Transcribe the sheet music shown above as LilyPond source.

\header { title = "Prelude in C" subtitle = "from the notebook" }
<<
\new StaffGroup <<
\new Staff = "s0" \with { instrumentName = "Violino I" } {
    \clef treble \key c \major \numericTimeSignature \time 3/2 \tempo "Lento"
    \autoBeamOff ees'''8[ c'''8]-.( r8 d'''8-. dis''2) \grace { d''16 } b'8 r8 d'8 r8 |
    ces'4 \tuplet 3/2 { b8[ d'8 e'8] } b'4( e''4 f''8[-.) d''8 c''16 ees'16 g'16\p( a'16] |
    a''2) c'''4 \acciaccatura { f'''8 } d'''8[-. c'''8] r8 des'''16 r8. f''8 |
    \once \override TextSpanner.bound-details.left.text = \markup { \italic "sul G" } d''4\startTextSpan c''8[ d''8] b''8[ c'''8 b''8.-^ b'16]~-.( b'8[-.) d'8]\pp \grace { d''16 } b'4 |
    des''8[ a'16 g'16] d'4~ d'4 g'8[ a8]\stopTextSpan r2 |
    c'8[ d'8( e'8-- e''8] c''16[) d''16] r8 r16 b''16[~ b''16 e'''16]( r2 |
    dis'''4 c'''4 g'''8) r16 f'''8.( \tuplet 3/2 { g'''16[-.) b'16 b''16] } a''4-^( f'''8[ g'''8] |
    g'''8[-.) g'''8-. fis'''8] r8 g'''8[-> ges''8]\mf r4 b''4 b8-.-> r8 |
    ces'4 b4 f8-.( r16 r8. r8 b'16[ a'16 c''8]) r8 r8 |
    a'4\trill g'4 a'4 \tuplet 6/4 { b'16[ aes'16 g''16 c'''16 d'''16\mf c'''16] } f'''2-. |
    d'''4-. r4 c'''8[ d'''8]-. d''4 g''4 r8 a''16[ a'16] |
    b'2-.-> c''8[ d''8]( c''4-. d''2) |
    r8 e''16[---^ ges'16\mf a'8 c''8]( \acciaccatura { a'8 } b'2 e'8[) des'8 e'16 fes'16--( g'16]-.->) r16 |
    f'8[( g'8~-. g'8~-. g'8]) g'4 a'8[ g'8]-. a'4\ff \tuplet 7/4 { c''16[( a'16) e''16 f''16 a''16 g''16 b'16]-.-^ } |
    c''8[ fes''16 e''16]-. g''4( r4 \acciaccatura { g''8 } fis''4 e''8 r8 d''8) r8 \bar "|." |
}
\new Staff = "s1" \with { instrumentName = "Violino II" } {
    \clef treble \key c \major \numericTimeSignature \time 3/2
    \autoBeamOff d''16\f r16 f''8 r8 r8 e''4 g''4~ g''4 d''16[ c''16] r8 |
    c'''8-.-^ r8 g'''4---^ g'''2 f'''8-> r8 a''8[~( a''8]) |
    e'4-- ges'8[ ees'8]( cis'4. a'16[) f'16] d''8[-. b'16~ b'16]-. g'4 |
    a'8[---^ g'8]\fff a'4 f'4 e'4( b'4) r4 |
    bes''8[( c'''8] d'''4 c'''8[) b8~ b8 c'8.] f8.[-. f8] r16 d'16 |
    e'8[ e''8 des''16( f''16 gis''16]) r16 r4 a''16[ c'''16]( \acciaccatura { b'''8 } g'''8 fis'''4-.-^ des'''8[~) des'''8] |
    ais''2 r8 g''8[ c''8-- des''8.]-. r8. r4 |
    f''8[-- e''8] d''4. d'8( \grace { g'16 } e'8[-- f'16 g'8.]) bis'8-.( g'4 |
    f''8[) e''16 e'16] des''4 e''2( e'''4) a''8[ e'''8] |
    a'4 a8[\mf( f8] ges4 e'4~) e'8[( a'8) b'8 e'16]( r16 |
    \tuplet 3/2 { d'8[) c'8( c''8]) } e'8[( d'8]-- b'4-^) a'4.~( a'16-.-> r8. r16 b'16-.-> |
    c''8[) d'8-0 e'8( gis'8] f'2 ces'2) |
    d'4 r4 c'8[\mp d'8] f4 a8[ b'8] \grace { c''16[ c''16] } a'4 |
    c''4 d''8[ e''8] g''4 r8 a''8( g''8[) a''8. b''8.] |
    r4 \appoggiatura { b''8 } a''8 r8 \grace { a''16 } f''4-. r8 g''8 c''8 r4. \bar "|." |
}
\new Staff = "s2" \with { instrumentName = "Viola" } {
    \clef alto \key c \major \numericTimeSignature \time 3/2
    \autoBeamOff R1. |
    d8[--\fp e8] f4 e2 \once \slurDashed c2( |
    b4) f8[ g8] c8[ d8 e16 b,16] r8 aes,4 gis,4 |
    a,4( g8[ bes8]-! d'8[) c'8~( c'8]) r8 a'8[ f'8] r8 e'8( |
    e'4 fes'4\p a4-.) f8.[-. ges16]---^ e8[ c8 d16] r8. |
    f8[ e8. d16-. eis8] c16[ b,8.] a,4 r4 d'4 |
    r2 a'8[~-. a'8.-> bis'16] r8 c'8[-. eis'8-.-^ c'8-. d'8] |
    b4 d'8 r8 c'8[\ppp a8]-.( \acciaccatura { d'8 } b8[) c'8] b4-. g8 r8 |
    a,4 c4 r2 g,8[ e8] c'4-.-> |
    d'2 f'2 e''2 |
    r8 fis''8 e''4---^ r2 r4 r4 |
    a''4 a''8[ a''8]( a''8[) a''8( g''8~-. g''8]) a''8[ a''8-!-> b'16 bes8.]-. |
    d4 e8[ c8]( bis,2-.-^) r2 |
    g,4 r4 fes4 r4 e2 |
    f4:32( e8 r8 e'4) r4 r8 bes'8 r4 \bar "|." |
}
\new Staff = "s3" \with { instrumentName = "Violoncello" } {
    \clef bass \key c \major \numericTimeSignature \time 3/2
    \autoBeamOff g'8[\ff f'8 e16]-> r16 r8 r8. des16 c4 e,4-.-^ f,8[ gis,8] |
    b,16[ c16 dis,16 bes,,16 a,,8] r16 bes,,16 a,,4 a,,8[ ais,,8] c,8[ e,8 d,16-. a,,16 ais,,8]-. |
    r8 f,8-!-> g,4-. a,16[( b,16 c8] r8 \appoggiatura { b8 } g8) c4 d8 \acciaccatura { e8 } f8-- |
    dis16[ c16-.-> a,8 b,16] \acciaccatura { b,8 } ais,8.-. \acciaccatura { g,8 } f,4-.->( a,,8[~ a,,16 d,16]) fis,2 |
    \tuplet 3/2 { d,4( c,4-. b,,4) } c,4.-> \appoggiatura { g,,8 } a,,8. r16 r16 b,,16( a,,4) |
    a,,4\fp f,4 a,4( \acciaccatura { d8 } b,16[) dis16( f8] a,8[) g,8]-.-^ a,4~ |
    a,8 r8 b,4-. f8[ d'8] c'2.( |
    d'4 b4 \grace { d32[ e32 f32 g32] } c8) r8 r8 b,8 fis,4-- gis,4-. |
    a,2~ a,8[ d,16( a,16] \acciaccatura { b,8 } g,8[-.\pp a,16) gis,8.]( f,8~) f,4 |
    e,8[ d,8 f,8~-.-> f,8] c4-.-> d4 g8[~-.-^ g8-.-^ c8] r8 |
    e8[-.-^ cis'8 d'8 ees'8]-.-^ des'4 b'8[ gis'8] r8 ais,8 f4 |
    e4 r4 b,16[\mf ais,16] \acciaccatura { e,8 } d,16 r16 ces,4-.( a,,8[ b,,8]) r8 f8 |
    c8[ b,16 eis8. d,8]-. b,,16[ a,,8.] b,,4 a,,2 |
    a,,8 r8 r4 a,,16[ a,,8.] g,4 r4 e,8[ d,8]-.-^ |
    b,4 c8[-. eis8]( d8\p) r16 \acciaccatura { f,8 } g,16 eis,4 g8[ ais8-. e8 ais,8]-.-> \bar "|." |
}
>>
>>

======

Pull out every line of the entries above that contains the word "with", treating uppercase and lowercase as different.

- **FINISHED EXERCISE**:
\new Staff = "s0" \with { instrumentName = "Violino I" } {
\new Staff = "s1" \with { instrumentName = "Violino II" } {
\new Staff = "s2" \with { instrumentName = "Viola" } {
\new Staff = "s3" \with { instrumentName = "Violoncello" } {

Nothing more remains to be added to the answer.